** PROBLEM **
Every record here needs to be retyped exactly.

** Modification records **

◆ ◆ ◆

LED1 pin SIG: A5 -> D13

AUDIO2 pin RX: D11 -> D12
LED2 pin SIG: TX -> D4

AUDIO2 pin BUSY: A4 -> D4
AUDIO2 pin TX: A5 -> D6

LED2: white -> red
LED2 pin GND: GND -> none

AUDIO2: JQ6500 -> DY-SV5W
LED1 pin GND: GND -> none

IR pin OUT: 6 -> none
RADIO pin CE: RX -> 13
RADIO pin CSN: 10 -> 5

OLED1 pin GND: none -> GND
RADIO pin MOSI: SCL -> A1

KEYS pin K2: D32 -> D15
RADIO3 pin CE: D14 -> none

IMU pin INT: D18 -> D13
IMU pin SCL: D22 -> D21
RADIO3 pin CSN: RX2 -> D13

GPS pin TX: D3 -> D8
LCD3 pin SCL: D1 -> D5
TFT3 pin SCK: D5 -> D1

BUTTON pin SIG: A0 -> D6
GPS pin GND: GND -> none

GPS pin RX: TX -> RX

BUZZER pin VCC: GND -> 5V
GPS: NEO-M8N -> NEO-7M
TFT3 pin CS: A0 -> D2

◆ ◆ ◆

** RESULT **
LED1 pin SIG: A5 -> D13

AUDIO2 pin RX: D11 -> D12
LED2 pin SIG: TX -> D4

AUDIO2 pin BUSY: A4 -> D4
AUDIO2 pin TX: A5 -> D6

LED2: white -> red
LED2 pin GND: GND -> none

AUDIO2: JQ6500 -> DY-SV5W
LED1 pin GND: GND -> none

IR pin OUT: 6 -> none
RADIO pin CE: RX -> 13
RADIO pin CSN: 10 -> 5

OLED1 pin GND: none -> GND
RADIO pin MOSI: SCL -> A1

KEYS pin K2: D32 -> D15
RADIO3 pin CE: D14 -> none

IMU pin INT: D18 -> D13
IMU pin SCL: D22 -> D21
RADIO3 pin CSN: RX2 -> D13

GPS pin TX: D3 -> D8
LCD3 pin SCL: D1 -> D5
TFT3 pin SCK: D5 -> D1

BUTTON pin SIG: A0 -> D6
GPS pin GND: GND -> none

GPS pin RX: TX -> RX

BUZZER pin VCC: GND -> 5V
GPS: NEO-M8N -> NEO-7M
TFT3 pin CS: A0 -> D2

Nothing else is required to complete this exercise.